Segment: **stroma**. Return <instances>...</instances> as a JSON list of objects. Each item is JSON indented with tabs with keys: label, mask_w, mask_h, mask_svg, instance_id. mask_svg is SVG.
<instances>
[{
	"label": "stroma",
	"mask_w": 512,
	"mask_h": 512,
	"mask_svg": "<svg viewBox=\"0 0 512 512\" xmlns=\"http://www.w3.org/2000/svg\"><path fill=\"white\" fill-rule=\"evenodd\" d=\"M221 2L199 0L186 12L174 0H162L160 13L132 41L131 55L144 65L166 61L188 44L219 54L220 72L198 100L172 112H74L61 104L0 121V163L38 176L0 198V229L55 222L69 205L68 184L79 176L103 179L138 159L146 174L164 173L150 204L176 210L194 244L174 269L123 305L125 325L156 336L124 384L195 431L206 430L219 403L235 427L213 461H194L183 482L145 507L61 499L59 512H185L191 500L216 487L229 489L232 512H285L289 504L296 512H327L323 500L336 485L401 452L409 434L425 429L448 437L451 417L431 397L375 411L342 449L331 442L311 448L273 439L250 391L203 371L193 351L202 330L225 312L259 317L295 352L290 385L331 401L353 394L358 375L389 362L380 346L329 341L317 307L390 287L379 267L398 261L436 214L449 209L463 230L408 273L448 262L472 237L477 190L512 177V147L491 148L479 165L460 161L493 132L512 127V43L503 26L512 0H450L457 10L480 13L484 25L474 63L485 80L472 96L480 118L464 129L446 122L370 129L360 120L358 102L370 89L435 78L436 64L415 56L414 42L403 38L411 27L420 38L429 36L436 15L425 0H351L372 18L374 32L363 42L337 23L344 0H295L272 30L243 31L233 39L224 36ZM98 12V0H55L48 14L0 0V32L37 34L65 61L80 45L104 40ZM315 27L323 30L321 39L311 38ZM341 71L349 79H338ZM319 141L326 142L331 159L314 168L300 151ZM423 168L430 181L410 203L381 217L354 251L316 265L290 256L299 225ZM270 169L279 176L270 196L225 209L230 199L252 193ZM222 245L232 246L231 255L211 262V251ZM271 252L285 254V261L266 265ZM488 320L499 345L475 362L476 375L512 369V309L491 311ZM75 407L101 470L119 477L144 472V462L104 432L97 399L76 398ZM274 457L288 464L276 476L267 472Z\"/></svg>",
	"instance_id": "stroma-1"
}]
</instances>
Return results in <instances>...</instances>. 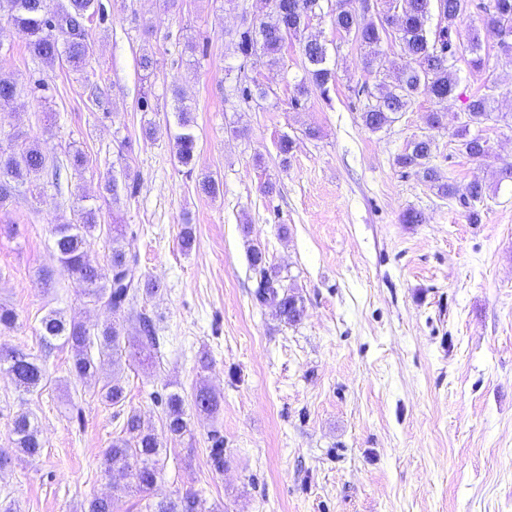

● **Exercise brief**
Output an exact copy of the material, with the pictures removed.

● **Answer to this exercise**
Segment: **stroma**. Return <instances>...</instances> as a JSON list of objects. Each item is JSON indented with tabs with keys: label, mask_w, mask_h, mask_svg, instance_id. mask_svg is SVG.
<instances>
[{
	"label": "stroma",
	"mask_w": 512,
	"mask_h": 512,
	"mask_svg": "<svg viewBox=\"0 0 512 512\" xmlns=\"http://www.w3.org/2000/svg\"><path fill=\"white\" fill-rule=\"evenodd\" d=\"M221 2L199 0L186 12L174 0H162L160 13L132 41L131 55L144 65L166 61L188 44L219 54L220 72L198 100L172 112H74L61 104L0 121V163L38 176L0 198V229L55 222L69 205L68 184L79 176L103 179L138 159L146 174L164 173L150 204L176 210L194 244L174 269L123 305L125 325L156 336L124 384L195 431L206 430L219 403L235 427L213 461H194L183 482L145 507L61 499L59 512H185L191 500L216 487L229 489L232 512H285L289 504L296 512H327L323 500L336 485L401 452L409 434L425 429L448 437L451 417L431 397L375 411L342 449L331 442L311 448L273 439L250 391L203 371L193 351L202 330L225 312L259 317L295 352L290 385L331 401L353 394L358 375L389 362L380 346L329 341L317 307L390 287L379 267L398 261L436 214L449 209L463 230L408 273L448 262L472 237L477 190L512 177V147L491 148L479 165L460 161L493 132L512 127V43L503 26L512 0H450L457 10L480 13L484 25L474 63L485 80L472 96L480 118L464 129L446 122L370 129L360 120L358 102L370 89L435 78L436 64L415 56L414 42L403 38L411 27L420 38L429 36L436 15L425 0H351L372 18L374 32L363 42L337 23L344 0H295L272 30L243 31L233 39L224 36ZM98 12V0H55L48 14L0 0V32L37 34L65 61L80 45L104 40ZM315 27L323 30L321 39L311 38ZM341 71L349 79H338ZM319 141L326 142L331 159L314 168L300 151ZM423 168L430 181L410 203L381 217L354 251L316 265L290 256L299 225ZM270 169L279 176L270 196L225 209L230 199L252 193ZM222 245L232 246L231 255L211 262V251ZM271 252L285 254V261L266 265ZM488 320L499 345L475 362L476 375L512 369V309L491 311ZM75 407L101 470L119 477L144 472V462L104 432L97 399L76 398ZM274 457L288 464L276 476L267 472Z\"/></svg>",
	"instance_id": "stroma-1"
}]
</instances>
Return results in <instances>...</instances>. 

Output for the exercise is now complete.